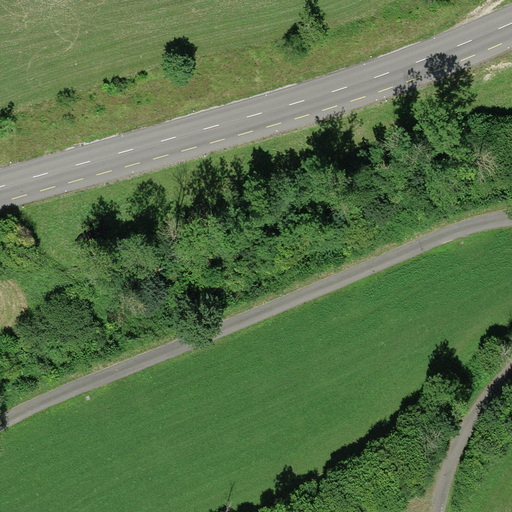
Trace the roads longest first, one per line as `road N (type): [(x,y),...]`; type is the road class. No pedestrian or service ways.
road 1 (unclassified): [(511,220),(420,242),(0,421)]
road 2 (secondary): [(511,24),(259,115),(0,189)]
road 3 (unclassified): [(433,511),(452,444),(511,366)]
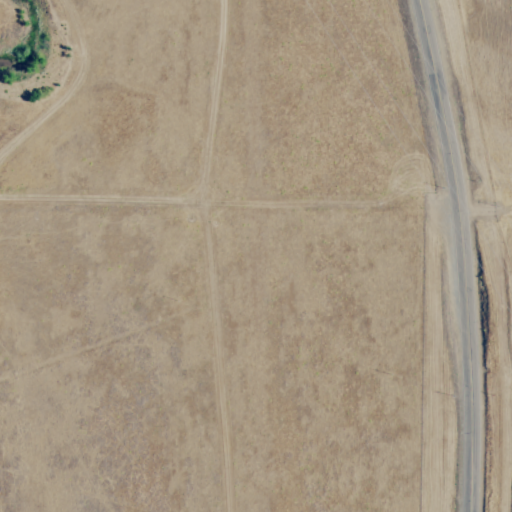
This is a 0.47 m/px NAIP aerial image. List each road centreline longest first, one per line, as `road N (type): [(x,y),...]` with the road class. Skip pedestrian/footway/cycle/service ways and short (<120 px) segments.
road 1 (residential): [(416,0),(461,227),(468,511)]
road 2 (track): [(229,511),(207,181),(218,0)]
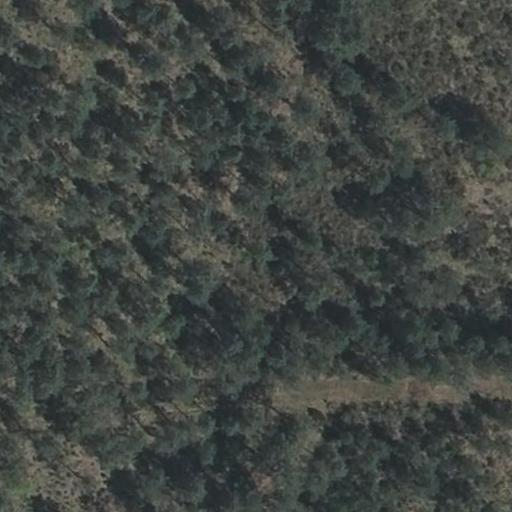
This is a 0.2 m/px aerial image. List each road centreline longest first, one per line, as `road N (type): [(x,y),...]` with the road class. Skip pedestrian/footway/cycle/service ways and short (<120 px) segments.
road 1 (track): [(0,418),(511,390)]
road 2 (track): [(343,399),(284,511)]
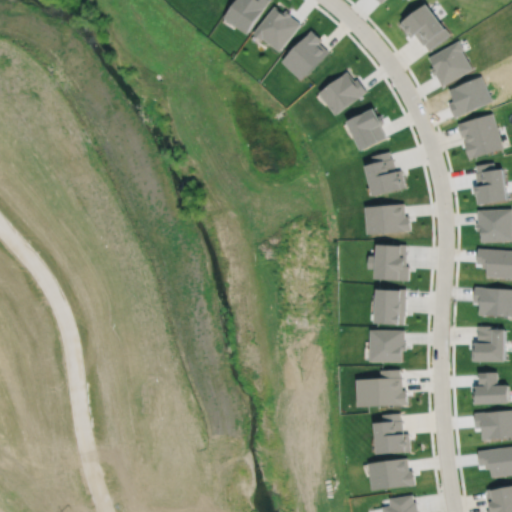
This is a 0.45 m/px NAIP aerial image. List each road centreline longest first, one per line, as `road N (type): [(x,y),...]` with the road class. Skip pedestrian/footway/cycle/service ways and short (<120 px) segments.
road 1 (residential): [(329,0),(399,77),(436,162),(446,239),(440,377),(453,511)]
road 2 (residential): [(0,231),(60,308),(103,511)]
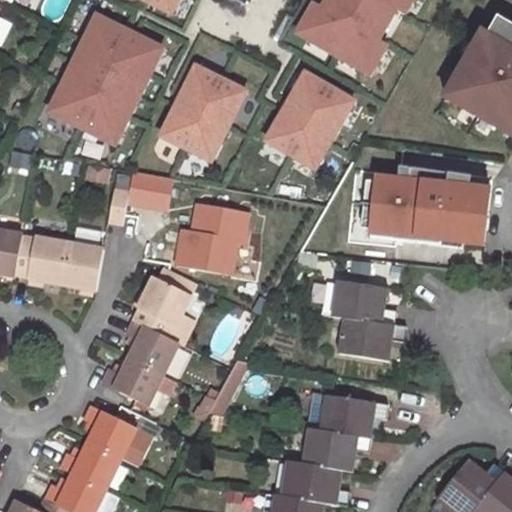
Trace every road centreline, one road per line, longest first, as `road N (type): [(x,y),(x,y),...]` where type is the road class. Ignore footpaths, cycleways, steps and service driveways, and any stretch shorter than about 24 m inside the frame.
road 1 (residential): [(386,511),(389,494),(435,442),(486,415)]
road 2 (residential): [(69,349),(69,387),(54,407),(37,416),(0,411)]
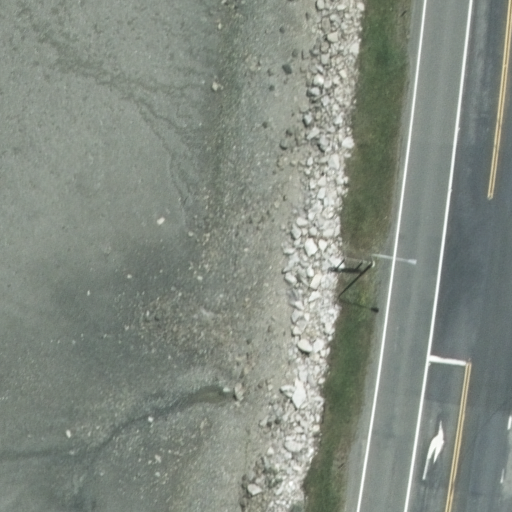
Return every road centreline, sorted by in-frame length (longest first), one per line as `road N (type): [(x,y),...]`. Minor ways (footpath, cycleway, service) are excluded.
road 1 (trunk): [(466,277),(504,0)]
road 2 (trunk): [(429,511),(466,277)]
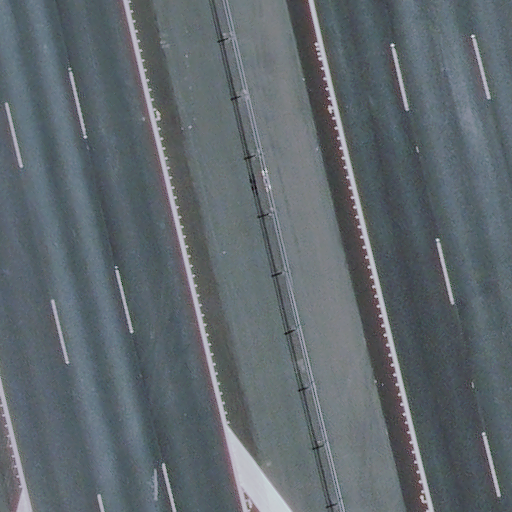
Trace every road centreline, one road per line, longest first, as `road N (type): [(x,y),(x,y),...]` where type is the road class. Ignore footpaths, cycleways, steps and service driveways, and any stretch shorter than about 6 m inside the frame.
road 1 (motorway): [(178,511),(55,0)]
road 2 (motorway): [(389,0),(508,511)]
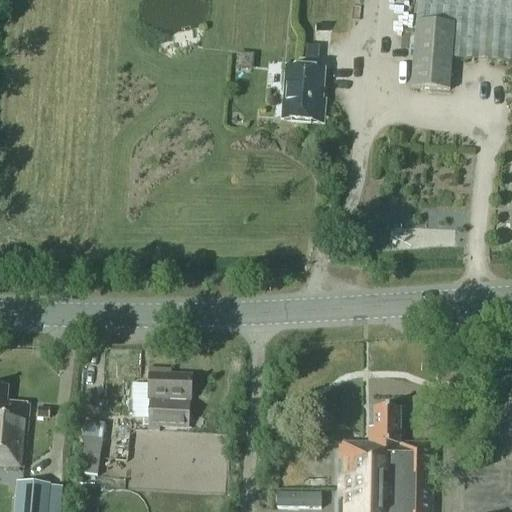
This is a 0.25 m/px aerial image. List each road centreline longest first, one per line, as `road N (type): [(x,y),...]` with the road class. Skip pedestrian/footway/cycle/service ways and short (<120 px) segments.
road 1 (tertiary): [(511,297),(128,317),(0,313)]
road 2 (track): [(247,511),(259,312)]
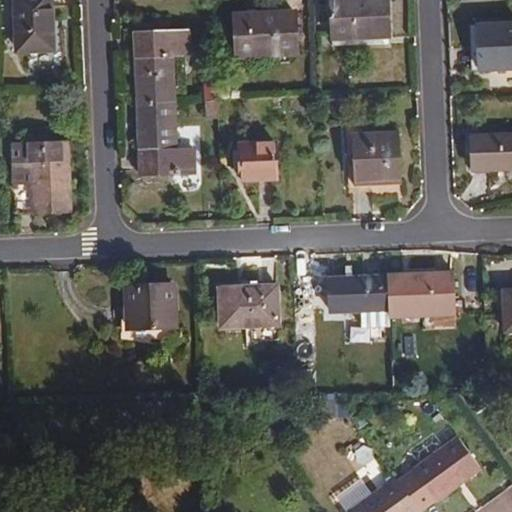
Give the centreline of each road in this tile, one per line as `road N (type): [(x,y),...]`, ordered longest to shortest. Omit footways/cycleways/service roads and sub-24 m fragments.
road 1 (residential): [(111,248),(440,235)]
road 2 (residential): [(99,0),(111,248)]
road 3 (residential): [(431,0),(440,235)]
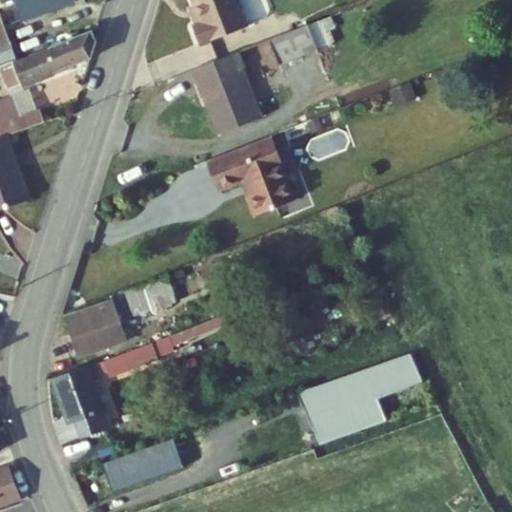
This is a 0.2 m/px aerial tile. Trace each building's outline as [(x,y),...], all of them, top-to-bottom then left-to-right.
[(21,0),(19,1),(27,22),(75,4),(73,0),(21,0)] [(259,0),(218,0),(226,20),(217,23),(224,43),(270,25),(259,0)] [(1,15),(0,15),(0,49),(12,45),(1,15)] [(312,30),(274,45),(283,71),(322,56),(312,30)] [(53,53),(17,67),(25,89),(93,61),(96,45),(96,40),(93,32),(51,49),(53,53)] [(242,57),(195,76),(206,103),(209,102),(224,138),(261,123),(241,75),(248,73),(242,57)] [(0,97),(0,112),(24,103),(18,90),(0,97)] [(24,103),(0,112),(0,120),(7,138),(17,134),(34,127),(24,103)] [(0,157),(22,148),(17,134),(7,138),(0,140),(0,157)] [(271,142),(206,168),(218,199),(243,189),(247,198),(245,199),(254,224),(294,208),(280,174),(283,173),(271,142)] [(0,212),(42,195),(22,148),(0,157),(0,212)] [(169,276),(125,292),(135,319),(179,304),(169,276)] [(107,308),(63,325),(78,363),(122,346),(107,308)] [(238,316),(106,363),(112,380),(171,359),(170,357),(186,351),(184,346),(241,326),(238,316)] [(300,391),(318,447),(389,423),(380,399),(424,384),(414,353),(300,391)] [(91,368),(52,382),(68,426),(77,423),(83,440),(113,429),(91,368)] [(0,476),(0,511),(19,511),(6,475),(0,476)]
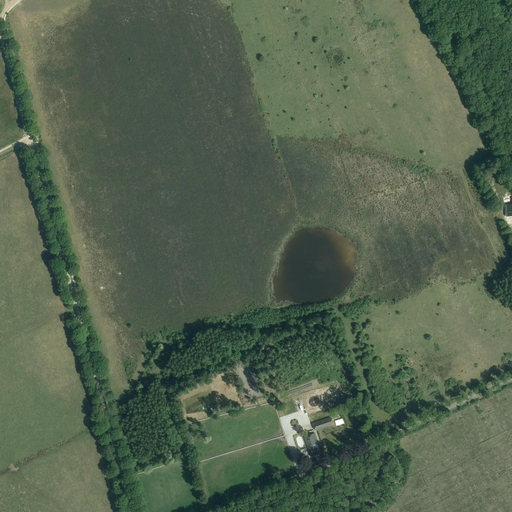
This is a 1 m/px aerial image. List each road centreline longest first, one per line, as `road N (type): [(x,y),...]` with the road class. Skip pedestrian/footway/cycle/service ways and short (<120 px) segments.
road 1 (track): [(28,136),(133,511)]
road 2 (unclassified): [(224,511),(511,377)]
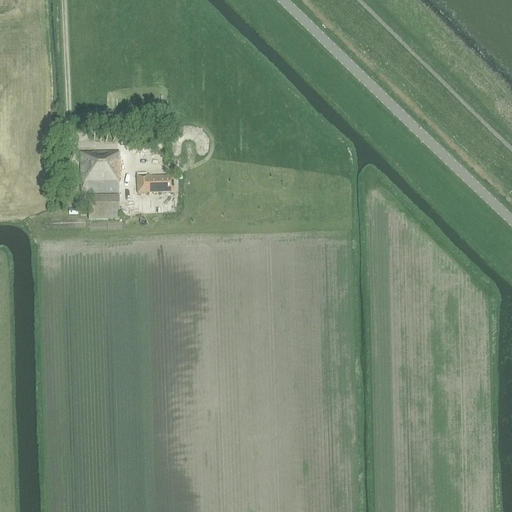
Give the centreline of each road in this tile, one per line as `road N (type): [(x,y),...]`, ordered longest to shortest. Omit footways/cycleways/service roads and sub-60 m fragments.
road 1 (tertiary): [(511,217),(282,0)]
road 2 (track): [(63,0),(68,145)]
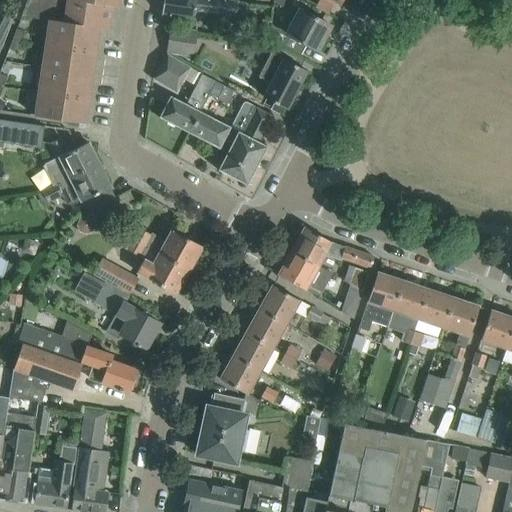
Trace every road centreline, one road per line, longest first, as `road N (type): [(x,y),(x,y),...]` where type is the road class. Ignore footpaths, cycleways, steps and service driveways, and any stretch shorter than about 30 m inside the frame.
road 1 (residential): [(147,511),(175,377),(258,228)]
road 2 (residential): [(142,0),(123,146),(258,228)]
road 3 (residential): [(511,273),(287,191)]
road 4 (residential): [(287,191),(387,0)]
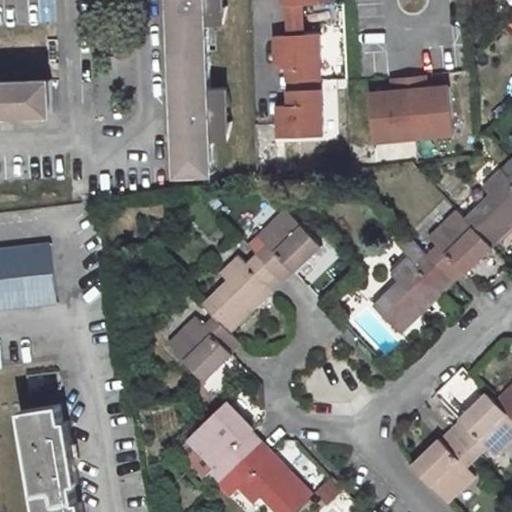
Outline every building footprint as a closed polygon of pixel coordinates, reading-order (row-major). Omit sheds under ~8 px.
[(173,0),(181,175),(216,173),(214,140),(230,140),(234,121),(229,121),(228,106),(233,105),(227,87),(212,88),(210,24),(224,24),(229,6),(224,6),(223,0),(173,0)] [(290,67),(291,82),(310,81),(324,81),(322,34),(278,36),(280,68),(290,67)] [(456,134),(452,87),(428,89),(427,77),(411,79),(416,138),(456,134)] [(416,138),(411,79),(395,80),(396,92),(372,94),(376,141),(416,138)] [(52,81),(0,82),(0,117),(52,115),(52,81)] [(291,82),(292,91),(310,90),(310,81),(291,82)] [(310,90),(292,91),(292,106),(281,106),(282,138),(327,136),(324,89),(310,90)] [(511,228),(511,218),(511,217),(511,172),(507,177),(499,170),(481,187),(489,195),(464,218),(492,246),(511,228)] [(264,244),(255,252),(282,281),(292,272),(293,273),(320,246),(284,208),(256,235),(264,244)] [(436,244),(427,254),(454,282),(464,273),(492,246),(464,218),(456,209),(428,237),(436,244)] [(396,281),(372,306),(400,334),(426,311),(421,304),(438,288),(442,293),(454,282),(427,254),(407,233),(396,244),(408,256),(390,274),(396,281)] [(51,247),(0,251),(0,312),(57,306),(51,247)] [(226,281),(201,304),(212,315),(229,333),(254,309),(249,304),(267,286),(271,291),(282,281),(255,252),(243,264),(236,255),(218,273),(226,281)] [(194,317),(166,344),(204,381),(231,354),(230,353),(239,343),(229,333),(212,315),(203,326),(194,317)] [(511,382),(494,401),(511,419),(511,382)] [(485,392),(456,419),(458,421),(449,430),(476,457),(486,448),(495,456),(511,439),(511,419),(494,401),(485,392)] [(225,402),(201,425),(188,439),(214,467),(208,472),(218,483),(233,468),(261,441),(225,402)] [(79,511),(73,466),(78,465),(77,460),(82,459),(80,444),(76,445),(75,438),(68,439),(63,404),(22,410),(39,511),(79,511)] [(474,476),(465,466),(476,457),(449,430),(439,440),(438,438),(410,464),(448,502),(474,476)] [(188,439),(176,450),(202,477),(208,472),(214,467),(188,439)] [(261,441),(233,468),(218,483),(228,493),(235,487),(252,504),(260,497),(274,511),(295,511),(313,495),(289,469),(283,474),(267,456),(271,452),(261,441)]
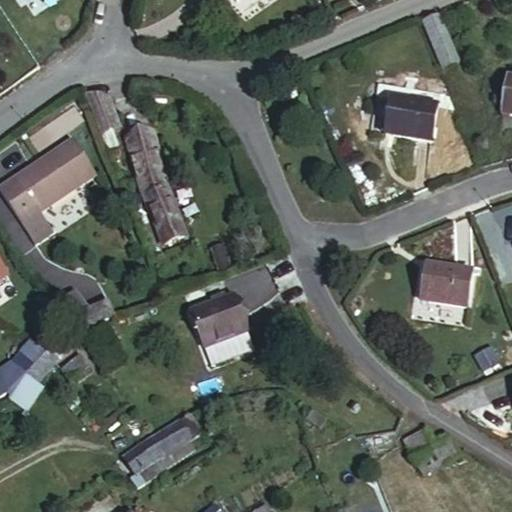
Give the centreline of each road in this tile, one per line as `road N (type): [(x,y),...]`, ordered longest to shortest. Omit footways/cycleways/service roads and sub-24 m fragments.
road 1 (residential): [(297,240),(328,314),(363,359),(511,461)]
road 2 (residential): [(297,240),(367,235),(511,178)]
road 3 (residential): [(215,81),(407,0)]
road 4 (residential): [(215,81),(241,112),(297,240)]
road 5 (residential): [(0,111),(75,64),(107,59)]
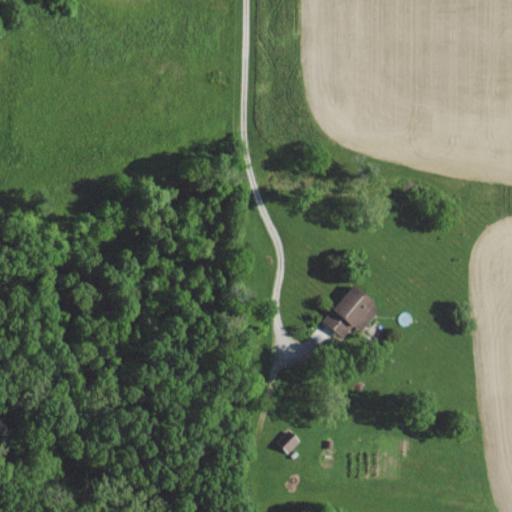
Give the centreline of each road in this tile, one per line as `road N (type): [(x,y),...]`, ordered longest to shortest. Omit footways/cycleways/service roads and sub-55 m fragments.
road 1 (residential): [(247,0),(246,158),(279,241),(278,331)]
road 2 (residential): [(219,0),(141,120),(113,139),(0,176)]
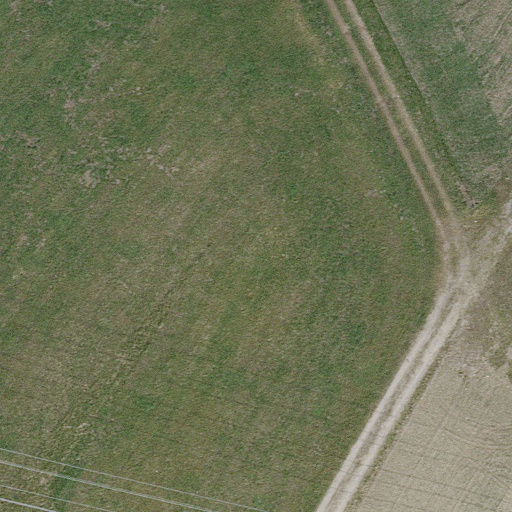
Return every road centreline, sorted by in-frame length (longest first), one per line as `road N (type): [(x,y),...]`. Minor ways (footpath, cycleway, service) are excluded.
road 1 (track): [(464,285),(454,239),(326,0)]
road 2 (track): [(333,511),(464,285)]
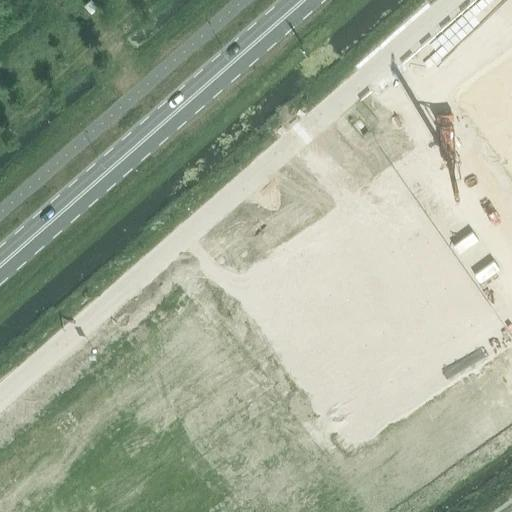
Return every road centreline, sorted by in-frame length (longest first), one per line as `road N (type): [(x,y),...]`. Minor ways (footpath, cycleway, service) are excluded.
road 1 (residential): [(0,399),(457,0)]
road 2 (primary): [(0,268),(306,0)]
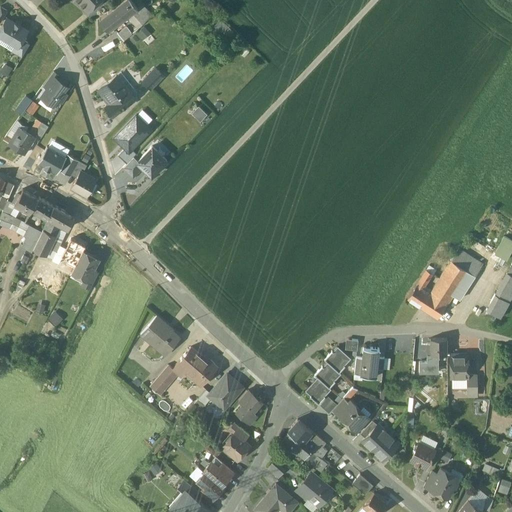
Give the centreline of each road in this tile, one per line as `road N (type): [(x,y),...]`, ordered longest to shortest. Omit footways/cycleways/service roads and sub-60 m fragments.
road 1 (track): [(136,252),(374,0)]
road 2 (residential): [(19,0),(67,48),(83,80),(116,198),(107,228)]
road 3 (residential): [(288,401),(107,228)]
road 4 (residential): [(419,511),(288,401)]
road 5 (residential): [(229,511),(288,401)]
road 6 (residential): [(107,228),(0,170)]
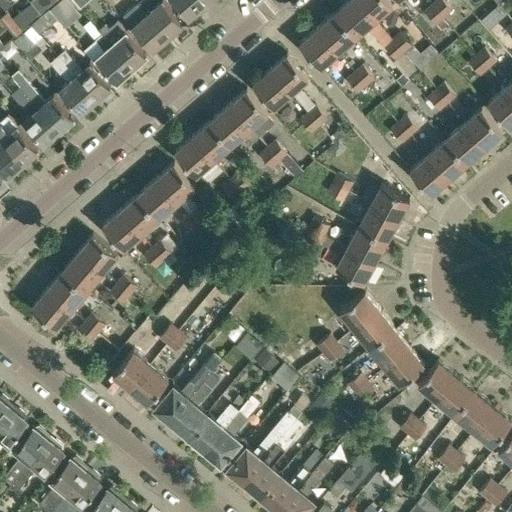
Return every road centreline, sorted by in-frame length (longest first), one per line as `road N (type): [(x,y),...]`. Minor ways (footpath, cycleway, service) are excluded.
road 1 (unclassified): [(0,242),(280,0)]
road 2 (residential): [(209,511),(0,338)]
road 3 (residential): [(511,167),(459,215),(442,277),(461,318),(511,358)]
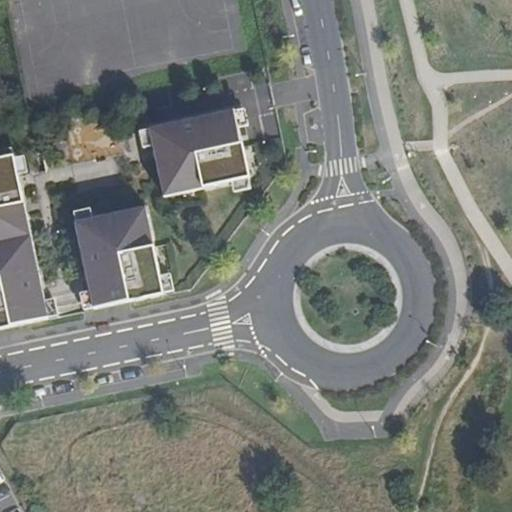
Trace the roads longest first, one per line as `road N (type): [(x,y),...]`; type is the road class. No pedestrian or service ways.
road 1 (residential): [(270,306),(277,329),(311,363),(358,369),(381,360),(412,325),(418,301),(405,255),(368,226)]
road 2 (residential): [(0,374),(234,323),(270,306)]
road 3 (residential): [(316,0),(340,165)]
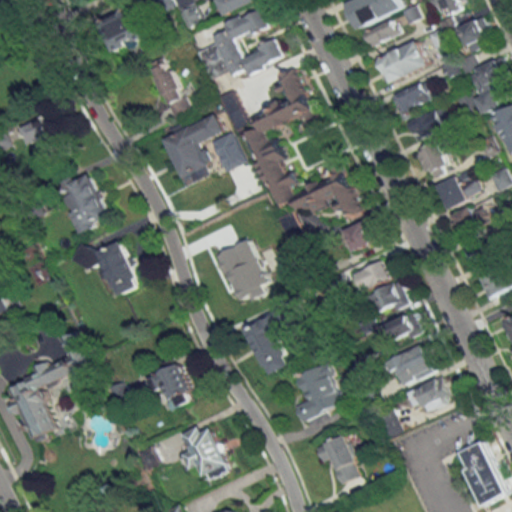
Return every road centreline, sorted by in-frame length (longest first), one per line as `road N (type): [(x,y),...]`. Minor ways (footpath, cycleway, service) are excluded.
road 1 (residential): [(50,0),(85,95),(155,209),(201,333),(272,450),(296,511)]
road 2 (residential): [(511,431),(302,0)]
== == ==
STATED EXERCISE> Copy out the records between the line holding "24 m inside the frame." and the line holding "road 3 (residential): [(431,0),(440,235)]", inclusive, character for character, omitting the pictures.

RESPONSE TO THE EXERCISE>
Trace every road centreline, one road per line, longest first, as `road N (type): [(x,y),(x,y),...]` where type is the road class. Ignore footpaths, cycleways, steps and service driveways, and any stretch shorter than about 24 m inside the frame.
road 1 (residential): [(386,511),(389,494),(435,442),(486,415)]
road 2 (residential): [(69,349),(69,387),(54,407),(37,416),(0,411)]
Return every road centreline, sorted by in-frame length (longest first), one per line as `road N (type): [(x,y),...]`. Minor ways (footpath, cycleway, service) are excluded.
road 1 (trunk): [(466,277),(504,0)]
road 2 (trunk): [(429,511),(466,277)]
Trace every road centreline, one road per line, longest first, as `road N (type): [(x,y),(x,y),...]` where type is the road class. Ignore footpaths, cycleways, steps and service driveways, and any stretch shorter than about 6 m inside the frame.
road 1 (motorway): [(178,511),(55,0)]
road 2 (motorway): [(389,0),(508,511)]
This is a 0.25 m/px aerial image. List each road centreline longest first, one per line, as `road N (type): [(x,y),...]` with the road class. Skip pedestrian/footway/cycle/service ways and short (<120 px) segments.
road 1 (tertiary): [(511,297),(128,317),(0,313)]
road 2 (track): [(247,511),(259,312)]
Give the centreline of each road in this tile, one per line as `road N (type): [(x,y),...]`, ordered longest to shortest. Omit footways/cycleways/service roads and sub-24 m fragments.
road 1 (residential): [(111,248),(440,235)]
road 2 (residential): [(99,0),(111,248)]
road 3 (residential): [(431,0),(440,235)]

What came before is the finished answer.